RECORDS SUPPLIED START

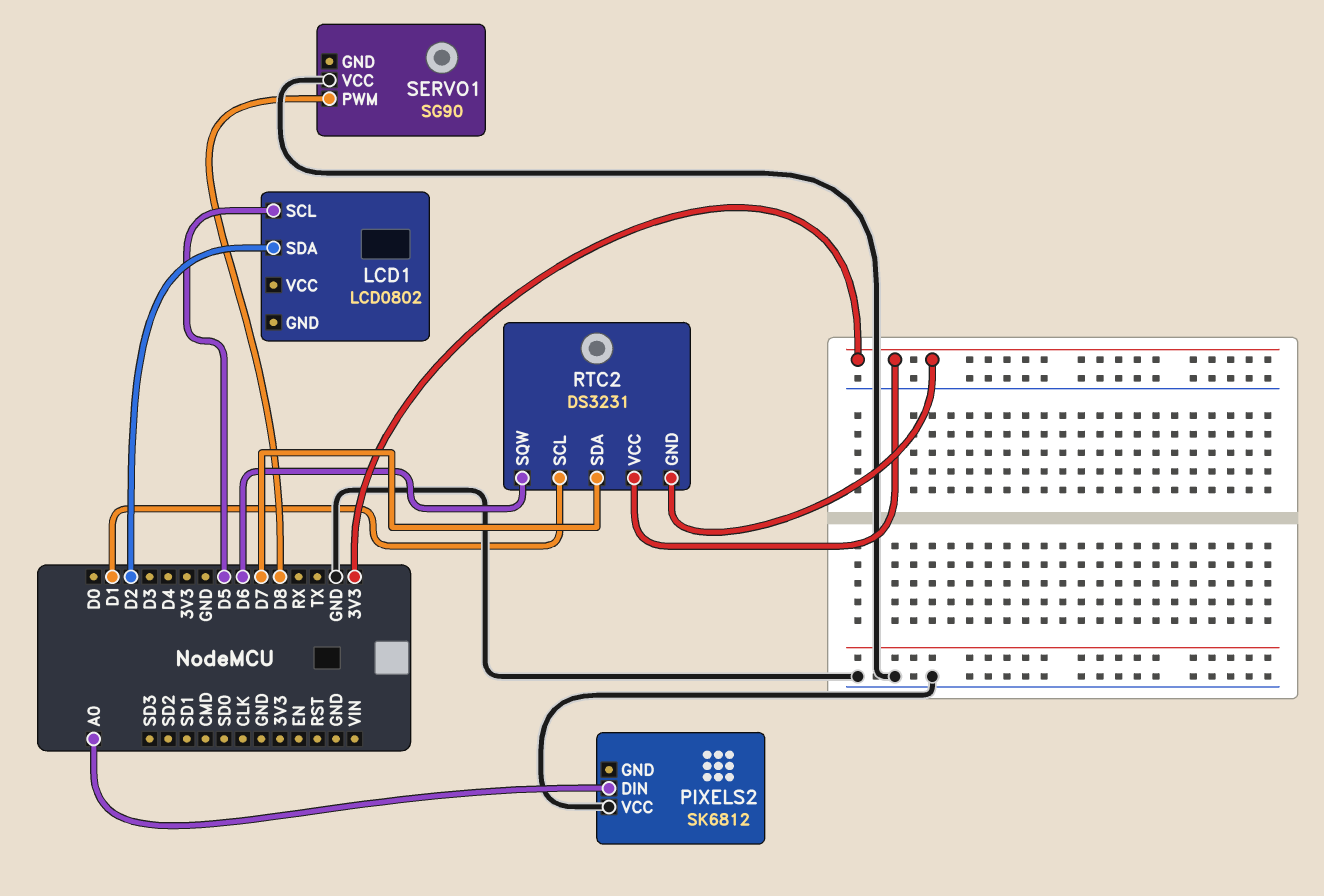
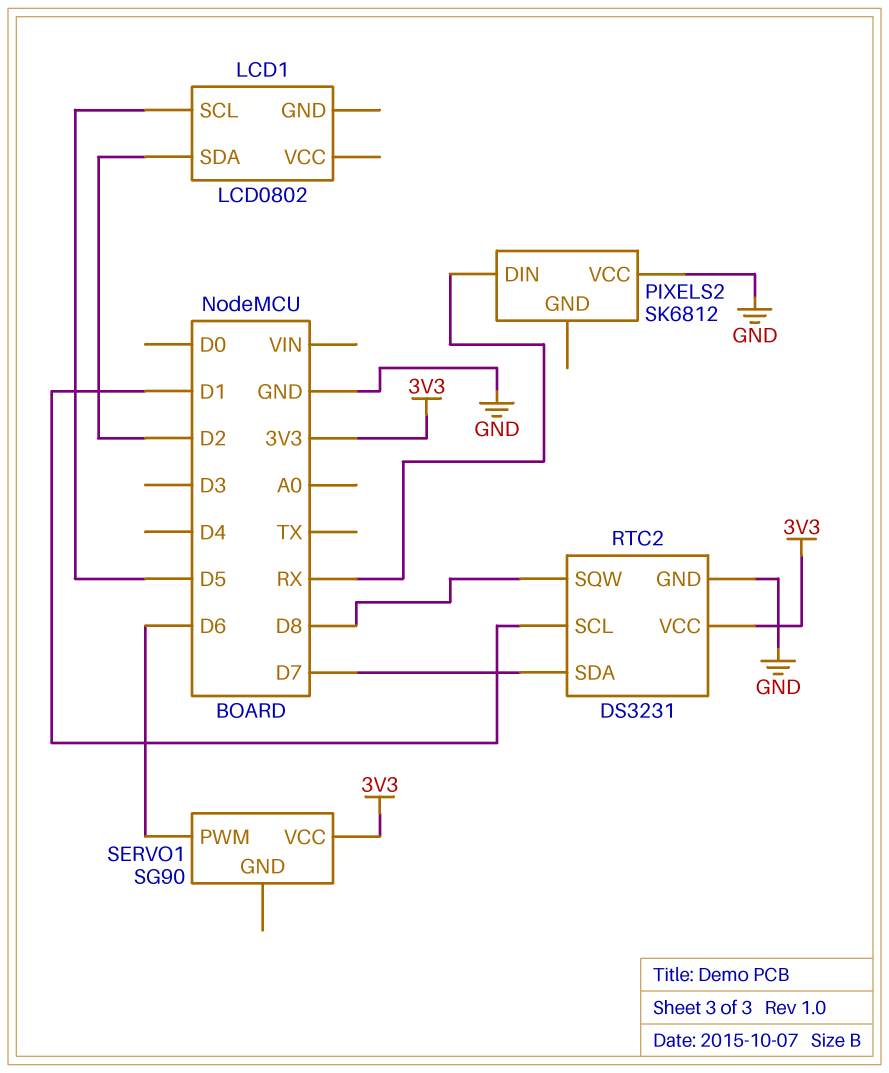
PIXELS2 pin DIN: A0 -> RX
RTC2 pin GND: 3V3 -> GND
RTC2 pin SQW: D6 -> D8
SERVO1 pin PWM: D8 -> D6
SERVO1 pin VCC: GND -> 3V3

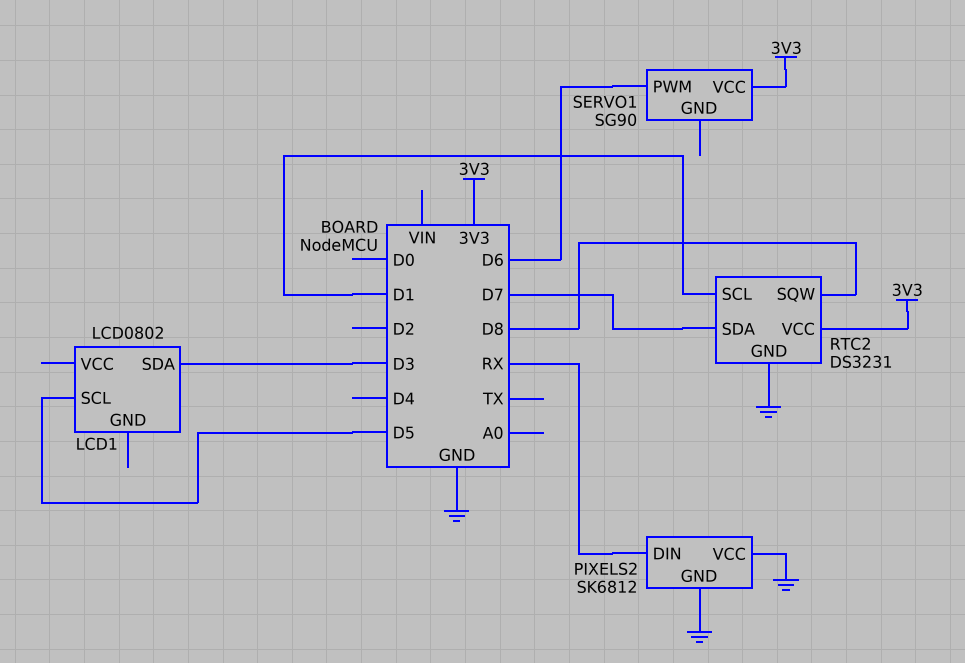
LCD1 pin SDA: D2 -> D3
PIXELS2 pin GND: none -> GND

RECORDS SUPPLIED END

PROMPT:
Could you please repeat the entries above exactly, with every picture left out?

RESULT BELOW:
PIXELS2 pin DIN: A0 -> RX
RTC2 pin GND: 3V3 -> GND
RTC2 pin SQW: D6 -> D8
SERVO1 pin PWM: D8 -> D6
SERVO1 pin VCC: GND -> 3V3

LCD1 pin SDA: D2 -> D3
PIXELS2 pin GND: none -> GND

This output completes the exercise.